Your task →
Reproduce the complete set of records, exactly as they appear.
*** Opening Records for the task ***
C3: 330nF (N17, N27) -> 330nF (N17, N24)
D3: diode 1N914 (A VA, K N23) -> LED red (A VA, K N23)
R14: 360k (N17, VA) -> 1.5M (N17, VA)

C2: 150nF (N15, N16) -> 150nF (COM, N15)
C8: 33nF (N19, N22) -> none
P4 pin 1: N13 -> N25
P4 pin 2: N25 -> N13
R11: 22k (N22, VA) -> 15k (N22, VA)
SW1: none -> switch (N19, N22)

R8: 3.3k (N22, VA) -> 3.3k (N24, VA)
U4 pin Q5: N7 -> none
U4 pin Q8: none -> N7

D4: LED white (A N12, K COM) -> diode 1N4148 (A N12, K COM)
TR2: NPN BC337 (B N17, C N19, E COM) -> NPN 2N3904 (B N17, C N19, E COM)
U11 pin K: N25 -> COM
*** Closing Records for the task ***
Exercise result →
C3: 330nF (N17, N27) -> 330nF (N17, N24)
D3: diode 1N914 (A VA, K N23) -> LED red (A VA, K N23)
R14: 360k (N17, VA) -> 1.5M (N17, VA)

C2: 150nF (N15, N16) -> 150nF (COM, N15)
C8: 33nF (N19, N22) -> none
P4 pin 1: N13 -> N25
P4 pin 2: N25 -> N13
R11: 22k (N22, VA) -> 15k (N22, VA)
SW1: none -> switch (N19, N22)

R8: 3.3k (N22, VA) -> 3.3k (N24, VA)
U4 pin Q5: N7 -> none
U4 pin Q8: none -> N7

D4: LED white (A N12, K COM) -> diode 1N4148 (A N12, K COM)
TR2: NPN BC337 (B N17, C N19, E COM) -> NPN 2N3904 (B N17, C N19, E COM)
U11 pin K: N25 -> COM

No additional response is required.